## [Aim of the task]
Using the data that follows, return exactly the lines from the one that contains "turquoise calculator: 5 -> 7" through the one that contains "turquoise light bulb: 0 -> 2", ends included.

## [Data extract]
★ ★ ★ ★
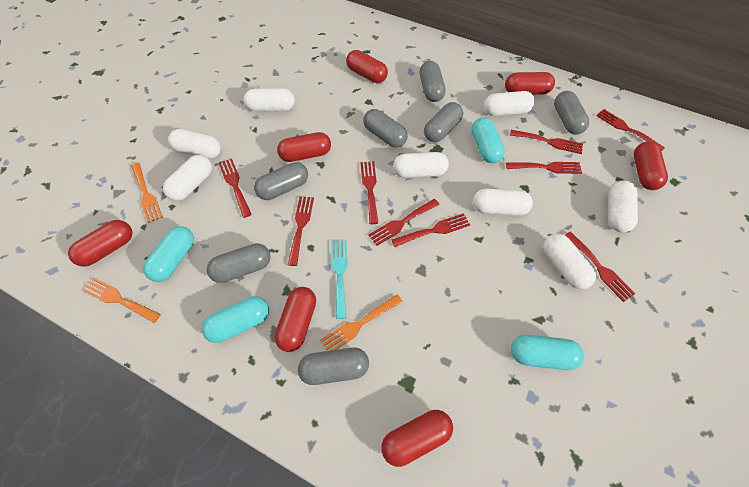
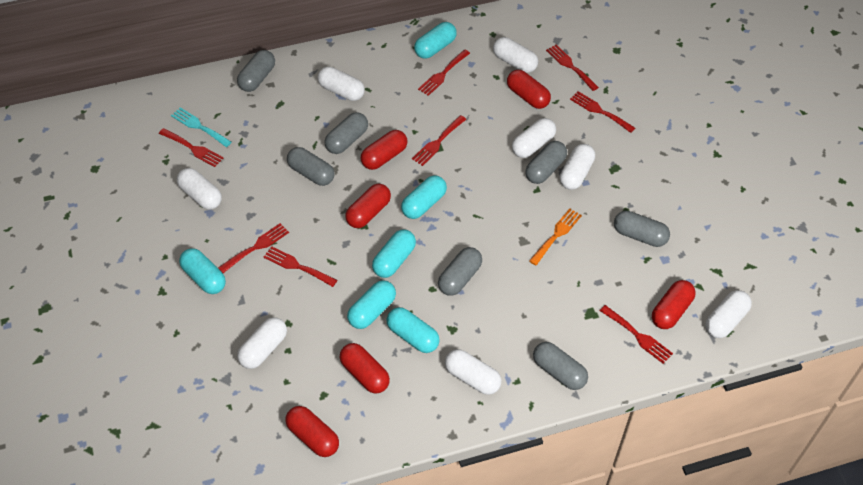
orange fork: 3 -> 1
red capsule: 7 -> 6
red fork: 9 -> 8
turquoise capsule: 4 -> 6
★ ★ ★ ★
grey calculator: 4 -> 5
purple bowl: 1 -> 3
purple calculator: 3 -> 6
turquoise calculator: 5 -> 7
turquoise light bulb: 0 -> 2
★ ★ ★ ★
## [Response to the exercise]
turquoise calculator: 5 -> 7
turquoise light bulb: 0 -> 2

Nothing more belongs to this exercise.